[Entries taken from a collection]

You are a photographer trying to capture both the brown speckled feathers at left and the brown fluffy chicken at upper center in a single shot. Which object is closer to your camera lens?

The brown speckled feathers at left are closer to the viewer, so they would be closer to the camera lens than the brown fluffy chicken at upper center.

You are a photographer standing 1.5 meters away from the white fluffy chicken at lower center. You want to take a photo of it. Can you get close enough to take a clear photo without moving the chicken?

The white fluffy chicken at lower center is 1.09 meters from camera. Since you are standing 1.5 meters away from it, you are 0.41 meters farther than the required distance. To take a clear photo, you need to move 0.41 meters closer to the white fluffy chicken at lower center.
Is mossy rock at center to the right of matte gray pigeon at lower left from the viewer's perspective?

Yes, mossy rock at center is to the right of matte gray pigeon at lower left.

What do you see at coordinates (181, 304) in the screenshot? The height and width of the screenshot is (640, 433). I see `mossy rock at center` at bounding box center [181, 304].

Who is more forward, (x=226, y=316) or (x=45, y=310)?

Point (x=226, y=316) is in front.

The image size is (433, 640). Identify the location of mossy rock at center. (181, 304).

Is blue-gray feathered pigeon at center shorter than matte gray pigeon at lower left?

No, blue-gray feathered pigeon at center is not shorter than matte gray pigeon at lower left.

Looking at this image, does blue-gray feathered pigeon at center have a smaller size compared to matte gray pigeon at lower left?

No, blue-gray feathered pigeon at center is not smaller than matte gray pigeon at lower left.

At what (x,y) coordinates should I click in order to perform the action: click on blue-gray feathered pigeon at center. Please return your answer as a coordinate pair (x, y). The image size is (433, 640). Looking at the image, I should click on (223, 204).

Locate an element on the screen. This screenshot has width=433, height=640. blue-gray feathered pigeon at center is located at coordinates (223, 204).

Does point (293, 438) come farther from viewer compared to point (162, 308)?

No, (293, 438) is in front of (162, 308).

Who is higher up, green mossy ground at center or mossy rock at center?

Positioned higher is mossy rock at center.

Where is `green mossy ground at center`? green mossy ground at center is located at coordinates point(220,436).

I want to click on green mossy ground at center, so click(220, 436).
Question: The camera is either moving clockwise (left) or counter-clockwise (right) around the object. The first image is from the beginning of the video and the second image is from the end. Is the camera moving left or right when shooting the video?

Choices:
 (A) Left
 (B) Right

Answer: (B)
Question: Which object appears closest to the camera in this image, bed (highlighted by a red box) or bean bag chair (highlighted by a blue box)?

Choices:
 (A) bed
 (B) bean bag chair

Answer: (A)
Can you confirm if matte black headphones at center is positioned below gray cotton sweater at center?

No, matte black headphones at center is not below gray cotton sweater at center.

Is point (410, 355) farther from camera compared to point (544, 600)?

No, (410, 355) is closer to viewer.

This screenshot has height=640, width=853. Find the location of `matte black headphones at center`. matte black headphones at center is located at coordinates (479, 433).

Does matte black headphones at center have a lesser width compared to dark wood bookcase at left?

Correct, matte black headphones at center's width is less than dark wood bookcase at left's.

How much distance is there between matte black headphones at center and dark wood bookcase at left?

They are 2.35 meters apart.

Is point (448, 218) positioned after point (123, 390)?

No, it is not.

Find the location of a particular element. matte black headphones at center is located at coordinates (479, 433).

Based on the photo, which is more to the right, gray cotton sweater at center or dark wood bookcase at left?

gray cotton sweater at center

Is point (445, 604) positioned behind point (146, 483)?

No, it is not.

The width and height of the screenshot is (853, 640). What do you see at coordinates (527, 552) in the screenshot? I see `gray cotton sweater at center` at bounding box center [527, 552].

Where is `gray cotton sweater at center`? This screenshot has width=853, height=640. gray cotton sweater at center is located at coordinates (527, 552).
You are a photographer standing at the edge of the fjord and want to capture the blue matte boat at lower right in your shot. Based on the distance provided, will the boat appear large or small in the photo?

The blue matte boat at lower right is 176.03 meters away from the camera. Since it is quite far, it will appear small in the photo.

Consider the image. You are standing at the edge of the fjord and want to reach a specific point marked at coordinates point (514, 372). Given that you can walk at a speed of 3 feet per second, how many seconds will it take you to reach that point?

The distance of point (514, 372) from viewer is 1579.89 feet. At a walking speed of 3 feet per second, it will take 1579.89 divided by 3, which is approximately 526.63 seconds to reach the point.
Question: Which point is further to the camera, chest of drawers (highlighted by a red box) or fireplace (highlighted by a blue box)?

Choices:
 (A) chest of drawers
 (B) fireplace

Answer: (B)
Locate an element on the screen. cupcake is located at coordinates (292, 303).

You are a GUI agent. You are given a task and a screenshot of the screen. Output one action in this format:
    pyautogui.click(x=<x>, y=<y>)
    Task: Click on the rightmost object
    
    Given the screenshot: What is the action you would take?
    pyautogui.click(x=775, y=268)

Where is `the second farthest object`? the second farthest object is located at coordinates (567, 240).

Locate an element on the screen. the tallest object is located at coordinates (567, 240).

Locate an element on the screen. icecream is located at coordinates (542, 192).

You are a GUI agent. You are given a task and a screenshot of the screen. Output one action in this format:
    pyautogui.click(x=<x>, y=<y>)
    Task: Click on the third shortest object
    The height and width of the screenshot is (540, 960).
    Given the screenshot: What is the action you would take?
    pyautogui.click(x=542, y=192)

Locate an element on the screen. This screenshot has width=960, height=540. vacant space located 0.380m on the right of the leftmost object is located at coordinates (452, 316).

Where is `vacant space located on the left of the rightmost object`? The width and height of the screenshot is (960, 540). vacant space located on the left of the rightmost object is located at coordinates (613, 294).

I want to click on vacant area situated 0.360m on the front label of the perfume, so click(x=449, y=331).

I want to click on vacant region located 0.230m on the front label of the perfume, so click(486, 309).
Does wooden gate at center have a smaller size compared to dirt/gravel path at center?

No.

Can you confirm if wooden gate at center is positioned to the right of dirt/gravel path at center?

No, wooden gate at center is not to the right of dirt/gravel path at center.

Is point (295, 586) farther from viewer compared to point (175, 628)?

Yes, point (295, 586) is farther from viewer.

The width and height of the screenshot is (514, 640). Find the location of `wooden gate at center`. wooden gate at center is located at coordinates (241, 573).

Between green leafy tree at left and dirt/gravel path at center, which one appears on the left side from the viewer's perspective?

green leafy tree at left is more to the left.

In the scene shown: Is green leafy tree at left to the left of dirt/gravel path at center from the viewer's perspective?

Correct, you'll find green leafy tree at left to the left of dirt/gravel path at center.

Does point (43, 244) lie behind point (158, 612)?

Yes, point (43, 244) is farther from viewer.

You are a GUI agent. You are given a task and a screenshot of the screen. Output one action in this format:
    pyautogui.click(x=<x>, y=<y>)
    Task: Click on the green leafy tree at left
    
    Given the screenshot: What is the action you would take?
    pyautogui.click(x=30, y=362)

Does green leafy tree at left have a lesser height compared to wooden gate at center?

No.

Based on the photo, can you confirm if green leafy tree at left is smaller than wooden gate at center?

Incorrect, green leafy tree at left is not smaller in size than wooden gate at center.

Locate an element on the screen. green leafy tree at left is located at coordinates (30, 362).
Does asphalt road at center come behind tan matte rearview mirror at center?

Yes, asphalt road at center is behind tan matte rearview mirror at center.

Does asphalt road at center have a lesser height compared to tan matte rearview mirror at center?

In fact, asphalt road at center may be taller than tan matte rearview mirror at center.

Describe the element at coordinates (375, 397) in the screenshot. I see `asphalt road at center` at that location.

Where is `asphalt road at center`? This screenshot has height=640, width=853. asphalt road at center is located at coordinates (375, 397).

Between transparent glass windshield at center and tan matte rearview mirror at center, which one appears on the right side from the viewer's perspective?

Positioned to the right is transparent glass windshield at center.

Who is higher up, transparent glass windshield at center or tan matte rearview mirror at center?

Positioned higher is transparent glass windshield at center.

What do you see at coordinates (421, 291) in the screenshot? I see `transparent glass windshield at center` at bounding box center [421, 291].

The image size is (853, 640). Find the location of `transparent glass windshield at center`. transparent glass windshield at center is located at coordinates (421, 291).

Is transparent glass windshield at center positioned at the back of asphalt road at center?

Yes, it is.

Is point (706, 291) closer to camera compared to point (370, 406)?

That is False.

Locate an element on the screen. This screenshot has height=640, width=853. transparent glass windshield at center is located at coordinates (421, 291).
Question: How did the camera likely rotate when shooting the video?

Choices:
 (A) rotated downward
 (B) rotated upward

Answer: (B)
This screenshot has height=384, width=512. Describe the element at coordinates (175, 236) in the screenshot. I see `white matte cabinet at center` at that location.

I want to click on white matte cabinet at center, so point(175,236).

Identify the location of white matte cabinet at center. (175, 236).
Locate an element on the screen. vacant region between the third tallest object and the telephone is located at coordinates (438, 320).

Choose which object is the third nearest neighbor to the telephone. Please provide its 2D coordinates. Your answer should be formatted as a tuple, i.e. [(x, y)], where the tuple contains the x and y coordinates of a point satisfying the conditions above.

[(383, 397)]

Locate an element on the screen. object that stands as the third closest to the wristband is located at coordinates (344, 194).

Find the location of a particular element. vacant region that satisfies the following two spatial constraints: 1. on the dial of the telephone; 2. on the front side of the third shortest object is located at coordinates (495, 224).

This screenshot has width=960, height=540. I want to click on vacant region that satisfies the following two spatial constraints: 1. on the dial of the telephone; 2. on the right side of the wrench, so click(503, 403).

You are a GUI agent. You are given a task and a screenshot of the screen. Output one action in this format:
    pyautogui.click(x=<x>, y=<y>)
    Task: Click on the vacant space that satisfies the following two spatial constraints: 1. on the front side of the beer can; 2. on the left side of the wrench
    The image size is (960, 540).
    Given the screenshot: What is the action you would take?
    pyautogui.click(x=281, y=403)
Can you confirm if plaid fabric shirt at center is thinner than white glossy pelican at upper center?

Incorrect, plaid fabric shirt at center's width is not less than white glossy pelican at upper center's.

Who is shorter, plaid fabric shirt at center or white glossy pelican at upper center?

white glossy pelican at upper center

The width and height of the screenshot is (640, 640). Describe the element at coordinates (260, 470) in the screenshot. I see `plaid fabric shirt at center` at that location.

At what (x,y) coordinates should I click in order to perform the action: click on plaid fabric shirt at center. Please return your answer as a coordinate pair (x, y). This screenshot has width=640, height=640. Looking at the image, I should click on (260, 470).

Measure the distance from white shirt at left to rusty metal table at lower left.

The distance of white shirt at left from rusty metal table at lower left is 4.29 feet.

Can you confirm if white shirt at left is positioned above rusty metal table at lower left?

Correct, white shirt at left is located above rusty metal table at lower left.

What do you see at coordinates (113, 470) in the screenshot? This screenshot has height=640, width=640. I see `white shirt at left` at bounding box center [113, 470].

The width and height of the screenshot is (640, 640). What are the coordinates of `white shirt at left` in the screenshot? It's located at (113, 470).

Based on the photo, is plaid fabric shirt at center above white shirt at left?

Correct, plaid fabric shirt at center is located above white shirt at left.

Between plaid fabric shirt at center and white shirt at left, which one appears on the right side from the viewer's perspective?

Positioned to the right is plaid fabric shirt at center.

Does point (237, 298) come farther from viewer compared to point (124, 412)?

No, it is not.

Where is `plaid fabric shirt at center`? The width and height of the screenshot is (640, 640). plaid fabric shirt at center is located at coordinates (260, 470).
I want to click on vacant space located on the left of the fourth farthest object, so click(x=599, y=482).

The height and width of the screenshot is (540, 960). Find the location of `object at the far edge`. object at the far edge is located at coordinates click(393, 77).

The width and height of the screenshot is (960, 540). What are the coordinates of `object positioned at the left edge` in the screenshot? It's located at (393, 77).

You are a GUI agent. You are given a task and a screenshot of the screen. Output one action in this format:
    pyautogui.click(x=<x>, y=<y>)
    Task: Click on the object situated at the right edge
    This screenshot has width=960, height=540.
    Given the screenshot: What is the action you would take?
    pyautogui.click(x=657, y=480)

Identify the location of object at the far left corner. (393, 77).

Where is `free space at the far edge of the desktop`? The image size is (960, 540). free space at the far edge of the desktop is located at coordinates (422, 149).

[THE PROBLEM]
Format the stretch from the line containing "Can you confirm if wooden" through the line containing "The width and height of the screenshot is (514, 640)." as a numbered list, omitting blank lines.

[ANSWER FOR THIS EXERCISE]
1. Can you confirm if wooden gate at center is positioned to the right of dirt/gravel path at center?
2. No, wooden gate at center is not to the right of dirt/gravel path at center.
3. Is point (295, 586) farther from viewer compared to point (175, 628)?
4. Yes, point (295, 586) is farther from viewer.
5. The width and height of the screenshot is (514, 640). Find the location of `wooden gate at center`. wooden gate at center is located at coordinates (241, 573).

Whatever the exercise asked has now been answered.